[Start of section]

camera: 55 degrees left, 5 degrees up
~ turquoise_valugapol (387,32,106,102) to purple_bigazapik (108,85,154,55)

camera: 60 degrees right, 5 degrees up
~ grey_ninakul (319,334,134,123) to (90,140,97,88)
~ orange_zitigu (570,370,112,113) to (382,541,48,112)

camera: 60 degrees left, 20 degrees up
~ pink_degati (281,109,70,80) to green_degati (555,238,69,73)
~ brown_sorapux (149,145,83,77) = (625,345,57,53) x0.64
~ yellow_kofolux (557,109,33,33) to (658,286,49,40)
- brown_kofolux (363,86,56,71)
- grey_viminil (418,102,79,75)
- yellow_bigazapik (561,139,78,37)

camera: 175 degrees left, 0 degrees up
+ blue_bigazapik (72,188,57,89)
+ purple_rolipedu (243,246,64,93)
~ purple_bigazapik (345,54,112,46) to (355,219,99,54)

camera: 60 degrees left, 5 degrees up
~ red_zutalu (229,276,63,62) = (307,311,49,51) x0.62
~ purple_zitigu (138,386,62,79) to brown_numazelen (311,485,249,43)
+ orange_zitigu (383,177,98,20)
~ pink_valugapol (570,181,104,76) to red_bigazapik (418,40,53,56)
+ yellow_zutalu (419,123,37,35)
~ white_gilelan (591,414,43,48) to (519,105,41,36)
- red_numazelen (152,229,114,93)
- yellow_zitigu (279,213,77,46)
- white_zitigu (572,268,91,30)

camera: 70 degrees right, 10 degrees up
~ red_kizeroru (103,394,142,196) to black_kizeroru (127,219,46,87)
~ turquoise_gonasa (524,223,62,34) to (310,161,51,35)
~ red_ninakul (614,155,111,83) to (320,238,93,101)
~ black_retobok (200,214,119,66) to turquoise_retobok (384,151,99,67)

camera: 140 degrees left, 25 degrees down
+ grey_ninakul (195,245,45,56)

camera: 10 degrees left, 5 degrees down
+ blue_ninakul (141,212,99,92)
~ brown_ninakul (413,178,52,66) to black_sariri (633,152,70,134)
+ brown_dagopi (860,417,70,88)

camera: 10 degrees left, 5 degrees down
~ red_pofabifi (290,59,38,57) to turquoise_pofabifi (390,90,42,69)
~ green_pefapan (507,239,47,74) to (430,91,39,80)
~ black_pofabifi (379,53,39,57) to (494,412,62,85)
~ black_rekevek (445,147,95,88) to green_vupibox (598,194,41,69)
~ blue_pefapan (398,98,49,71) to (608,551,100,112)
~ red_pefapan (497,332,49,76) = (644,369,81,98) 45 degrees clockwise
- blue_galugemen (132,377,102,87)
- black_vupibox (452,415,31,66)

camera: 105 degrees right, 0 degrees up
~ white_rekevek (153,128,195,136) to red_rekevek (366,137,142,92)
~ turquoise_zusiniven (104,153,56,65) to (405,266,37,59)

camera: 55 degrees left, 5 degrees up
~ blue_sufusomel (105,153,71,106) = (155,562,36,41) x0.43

[End of section]

** ASSIGNMENT **
Copy the records above. Keep every word as it is.

** ANSWER SECTION **
camera: 55 degrees left, 5 degrees up
~ turquoise_valugapol (387,32,106,102) to purple_bigazapik (108,85,154,55)

camera: 60 degrees right, 5 degrees up
~ grey_ninakul (319,334,134,123) to (90,140,97,88)
~ orange_zitigu (570,370,112,113) to (382,541,48,112)

camera: 60 degrees left, 20 degrees up
~ pink_degati (281,109,70,80) to green_degati (555,238,69,73)
~ brown_sorapux (149,145,83,77) = (625,345,57,53) x0.64
~ yellow_kofolux (557,109,33,33) to (658,286,49,40)
- brown_kofolux (363,86,56,71)
- grey_viminil (418,102,79,75)
- yellow_bigazapik (561,139,78,37)

camera: 175 degrees left, 0 degrees up
+ blue_bigazapik (72,188,57,89)
+ purple_rolipedu (243,246,64,93)
~ purple_bigazapik (345,54,112,46) to (355,219,99,54)

camera: 60 degrees left, 5 degrees up
~ red_zutalu (229,276,63,62) = (307,311,49,51) x0.62
~ purple_zitigu (138,386,62,79) to brown_numazelen (311,485,249,43)
+ orange_zitigu (383,177,98,20)
~ pink_valugapol (570,181,104,76) to red_bigazapik (418,40,53,56)
+ yellow_zutalu (419,123,37,35)
~ white_gilelan (591,414,43,48) to (519,105,41,36)
- red_numazelen (152,229,114,93)
- yellow_zitigu (279,213,77,46)
- white_zitigu (572,268,91,30)

camera: 70 degrees right, 10 degrees up
~ red_kizeroru (103,394,142,196) to black_kizeroru (127,219,46,87)
~ turquoise_gonasa (524,223,62,34) to (310,161,51,35)
~ red_ninakul (614,155,111,83) to (320,238,93,101)
~ black_retobok (200,214,119,66) to turquoise_retobok (384,151,99,67)

camera: 140 degrees left, 25 degrees down
+ grey_ninakul (195,245,45,56)

camera: 10 degrees left, 5 degrees down
+ blue_ninakul (141,212,99,92)
~ brown_ninakul (413,178,52,66) to black_sariri (633,152,70,134)
+ brown_dagopi (860,417,70,88)

camera: 10 degrees left, 5 degrees down
~ red_pofabifi (290,59,38,57) to turquoise_pofabifi (390,90,42,69)
~ green_pefapan (507,239,47,74) to (430,91,39,80)
~ black_pofabifi (379,53,39,57) to (494,412,62,85)
~ black_rekevek (445,147,95,88) to green_vupibox (598,194,41,69)
~ blue_pefapan (398,98,49,71) to (608,551,100,112)
~ red_pefapan (497,332,49,76) = (644,369,81,98) 45 degrees clockwise
- blue_galugemen (132,377,102,87)
- black_vupibox (452,415,31,66)

camera: 105 degrees right, 0 degrees up
~ white_rekevek (153,128,195,136) to red_rekevek (366,137,142,92)
~ turquoise_zusiniven (104,153,56,65) to (405,266,37,59)

camera: 55 degrees left, 5 degrees up
~ blue_sufusomel (105,153,71,106) = (155,562,36,41) x0.43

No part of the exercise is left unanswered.